===== Listed records =====

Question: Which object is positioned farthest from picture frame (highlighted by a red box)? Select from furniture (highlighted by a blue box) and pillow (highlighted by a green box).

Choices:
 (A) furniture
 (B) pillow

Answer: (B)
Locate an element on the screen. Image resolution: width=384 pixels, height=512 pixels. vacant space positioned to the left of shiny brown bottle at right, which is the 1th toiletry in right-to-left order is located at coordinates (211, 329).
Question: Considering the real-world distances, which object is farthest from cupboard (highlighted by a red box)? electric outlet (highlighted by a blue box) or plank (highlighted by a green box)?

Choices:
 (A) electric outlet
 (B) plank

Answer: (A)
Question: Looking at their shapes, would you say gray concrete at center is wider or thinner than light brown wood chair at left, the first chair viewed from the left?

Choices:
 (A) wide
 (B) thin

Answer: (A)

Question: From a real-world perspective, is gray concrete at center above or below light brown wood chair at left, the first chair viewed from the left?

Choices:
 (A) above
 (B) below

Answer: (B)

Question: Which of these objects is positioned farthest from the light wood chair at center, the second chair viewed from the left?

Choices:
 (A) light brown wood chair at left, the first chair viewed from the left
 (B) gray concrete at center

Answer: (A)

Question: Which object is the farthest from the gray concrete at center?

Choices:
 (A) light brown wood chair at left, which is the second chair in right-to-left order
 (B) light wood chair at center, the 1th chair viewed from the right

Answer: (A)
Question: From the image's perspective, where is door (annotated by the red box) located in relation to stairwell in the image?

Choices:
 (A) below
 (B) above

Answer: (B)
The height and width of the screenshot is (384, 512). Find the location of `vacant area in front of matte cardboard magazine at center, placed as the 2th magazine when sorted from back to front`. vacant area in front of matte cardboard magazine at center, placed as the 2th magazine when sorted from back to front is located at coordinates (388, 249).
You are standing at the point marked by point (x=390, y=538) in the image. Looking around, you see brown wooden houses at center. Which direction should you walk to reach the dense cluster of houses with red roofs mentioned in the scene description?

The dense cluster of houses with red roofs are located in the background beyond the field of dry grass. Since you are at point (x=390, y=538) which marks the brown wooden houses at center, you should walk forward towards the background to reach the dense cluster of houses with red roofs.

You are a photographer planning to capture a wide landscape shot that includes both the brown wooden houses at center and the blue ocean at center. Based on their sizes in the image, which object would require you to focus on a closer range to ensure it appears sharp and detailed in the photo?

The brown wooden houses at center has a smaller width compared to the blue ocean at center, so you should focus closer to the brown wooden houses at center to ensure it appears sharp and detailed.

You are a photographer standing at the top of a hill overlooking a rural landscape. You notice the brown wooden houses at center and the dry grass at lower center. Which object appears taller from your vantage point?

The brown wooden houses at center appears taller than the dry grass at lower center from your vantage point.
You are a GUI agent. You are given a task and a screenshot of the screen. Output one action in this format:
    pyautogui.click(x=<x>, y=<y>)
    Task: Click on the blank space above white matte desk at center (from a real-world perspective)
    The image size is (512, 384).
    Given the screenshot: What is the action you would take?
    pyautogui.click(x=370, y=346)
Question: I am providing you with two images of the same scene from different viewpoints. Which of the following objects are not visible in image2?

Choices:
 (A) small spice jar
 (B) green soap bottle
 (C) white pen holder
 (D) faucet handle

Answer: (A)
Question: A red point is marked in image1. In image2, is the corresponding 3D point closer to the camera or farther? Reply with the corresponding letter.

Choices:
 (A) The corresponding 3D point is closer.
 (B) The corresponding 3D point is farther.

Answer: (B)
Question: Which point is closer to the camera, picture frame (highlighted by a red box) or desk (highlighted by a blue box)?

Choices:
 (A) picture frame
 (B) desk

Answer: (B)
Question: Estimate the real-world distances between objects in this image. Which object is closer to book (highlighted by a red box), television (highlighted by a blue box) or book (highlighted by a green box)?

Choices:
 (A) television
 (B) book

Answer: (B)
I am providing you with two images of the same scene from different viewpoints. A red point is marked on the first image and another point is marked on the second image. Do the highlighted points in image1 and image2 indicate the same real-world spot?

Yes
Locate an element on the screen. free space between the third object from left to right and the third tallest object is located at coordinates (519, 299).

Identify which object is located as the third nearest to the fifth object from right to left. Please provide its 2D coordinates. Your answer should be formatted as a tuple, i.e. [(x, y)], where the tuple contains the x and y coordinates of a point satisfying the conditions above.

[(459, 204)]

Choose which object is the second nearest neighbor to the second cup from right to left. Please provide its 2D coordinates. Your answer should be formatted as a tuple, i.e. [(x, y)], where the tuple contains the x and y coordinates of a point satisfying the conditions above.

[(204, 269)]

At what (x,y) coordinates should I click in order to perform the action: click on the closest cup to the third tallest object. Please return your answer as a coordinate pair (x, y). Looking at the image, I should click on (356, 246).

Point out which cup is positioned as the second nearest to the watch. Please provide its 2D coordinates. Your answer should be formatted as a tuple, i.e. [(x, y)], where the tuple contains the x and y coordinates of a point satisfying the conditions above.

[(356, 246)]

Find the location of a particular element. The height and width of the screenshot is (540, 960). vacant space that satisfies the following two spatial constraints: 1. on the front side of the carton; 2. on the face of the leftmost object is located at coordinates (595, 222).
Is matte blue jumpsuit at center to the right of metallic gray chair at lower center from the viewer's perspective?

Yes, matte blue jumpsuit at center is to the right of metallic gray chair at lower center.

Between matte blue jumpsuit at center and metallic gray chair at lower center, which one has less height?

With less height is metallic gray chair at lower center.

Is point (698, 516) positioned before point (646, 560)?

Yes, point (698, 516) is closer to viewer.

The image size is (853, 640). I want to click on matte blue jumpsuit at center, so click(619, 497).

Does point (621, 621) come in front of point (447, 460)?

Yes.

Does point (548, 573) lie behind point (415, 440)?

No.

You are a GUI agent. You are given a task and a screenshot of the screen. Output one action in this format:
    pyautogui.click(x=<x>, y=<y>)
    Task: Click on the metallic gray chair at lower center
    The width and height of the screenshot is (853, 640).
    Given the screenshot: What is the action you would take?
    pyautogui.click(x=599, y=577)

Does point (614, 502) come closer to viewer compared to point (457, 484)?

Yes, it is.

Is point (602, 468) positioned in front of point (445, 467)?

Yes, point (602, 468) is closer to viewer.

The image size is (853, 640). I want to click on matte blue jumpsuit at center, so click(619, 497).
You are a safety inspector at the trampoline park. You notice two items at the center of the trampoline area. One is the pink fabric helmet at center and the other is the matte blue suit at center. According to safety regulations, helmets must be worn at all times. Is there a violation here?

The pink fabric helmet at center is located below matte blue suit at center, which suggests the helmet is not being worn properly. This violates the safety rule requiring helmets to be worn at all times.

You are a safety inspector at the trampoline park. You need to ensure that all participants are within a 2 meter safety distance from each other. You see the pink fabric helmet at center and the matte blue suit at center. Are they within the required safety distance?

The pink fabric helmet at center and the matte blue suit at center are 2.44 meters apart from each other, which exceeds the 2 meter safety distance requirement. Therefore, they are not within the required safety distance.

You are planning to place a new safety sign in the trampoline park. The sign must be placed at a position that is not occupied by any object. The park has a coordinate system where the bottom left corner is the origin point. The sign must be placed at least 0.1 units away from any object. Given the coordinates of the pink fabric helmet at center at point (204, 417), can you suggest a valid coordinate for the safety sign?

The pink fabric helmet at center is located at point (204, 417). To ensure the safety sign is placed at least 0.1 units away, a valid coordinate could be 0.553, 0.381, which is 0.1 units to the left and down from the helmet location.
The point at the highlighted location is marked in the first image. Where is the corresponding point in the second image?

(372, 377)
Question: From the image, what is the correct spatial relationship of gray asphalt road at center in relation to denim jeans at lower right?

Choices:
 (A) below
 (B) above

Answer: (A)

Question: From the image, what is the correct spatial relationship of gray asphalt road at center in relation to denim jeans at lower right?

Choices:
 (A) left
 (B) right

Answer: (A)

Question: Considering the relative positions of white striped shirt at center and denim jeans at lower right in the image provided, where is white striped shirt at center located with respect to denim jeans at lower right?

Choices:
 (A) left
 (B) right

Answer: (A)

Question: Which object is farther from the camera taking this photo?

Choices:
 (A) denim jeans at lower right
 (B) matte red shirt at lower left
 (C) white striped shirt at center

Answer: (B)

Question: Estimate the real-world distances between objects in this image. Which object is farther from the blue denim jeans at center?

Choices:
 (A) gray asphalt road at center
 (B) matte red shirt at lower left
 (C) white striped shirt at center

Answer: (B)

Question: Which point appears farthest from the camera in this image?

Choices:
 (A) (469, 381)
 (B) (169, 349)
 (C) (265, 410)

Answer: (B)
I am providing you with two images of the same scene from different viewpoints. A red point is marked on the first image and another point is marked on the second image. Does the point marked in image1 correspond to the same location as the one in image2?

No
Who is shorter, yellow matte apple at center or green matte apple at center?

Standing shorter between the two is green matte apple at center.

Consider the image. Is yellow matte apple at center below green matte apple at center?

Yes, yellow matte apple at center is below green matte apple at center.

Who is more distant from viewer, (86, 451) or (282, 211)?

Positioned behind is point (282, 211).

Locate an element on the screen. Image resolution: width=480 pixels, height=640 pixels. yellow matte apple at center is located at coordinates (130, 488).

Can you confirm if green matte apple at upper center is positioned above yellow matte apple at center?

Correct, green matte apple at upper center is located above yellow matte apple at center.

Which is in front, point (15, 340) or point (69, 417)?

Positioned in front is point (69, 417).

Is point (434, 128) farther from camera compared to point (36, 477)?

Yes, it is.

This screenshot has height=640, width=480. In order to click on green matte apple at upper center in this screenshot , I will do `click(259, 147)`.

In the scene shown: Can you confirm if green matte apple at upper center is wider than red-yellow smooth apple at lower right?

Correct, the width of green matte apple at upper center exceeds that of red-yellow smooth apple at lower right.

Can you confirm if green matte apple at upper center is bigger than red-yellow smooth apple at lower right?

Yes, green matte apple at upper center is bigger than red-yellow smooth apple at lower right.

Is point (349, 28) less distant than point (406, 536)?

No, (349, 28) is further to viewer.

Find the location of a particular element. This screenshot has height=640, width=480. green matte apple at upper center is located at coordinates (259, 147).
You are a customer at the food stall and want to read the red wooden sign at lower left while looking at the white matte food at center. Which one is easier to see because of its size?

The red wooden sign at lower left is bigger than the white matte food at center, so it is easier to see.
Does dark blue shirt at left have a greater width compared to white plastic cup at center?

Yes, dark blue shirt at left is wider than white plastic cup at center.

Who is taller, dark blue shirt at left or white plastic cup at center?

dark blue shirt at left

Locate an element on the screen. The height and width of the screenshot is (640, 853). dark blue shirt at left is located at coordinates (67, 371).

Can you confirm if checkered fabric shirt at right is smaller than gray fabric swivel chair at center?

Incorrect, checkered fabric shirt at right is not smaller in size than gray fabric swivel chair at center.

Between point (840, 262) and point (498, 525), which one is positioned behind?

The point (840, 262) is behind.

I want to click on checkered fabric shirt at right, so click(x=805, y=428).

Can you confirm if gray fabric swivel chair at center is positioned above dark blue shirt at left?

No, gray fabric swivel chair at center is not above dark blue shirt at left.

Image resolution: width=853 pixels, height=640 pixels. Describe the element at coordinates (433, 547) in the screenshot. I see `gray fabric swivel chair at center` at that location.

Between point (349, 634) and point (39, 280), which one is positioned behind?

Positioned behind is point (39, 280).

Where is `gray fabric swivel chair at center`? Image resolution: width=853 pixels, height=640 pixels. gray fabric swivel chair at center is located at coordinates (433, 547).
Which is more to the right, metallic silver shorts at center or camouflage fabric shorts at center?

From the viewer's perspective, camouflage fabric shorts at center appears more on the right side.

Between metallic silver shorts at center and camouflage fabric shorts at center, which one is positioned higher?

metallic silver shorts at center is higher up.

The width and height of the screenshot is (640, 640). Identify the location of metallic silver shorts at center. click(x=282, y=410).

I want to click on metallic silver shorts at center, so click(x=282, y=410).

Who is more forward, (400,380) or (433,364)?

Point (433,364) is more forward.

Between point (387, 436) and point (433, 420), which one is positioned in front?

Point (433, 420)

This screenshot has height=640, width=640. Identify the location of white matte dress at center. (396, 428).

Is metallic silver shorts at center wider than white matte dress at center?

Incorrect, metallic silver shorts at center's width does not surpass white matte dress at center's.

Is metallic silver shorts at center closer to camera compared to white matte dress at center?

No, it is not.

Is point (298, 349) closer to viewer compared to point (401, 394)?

=====

**What this task involves**
Pull out every line of the listing above that contains the word "distant". Treat uppercase and lowercase letters as distinct when matching.

**Problem solution**
Who is more distant from viewer, (86, 451) or (282, 211)?
Is point (349, 28) less distant than point (406, 536)?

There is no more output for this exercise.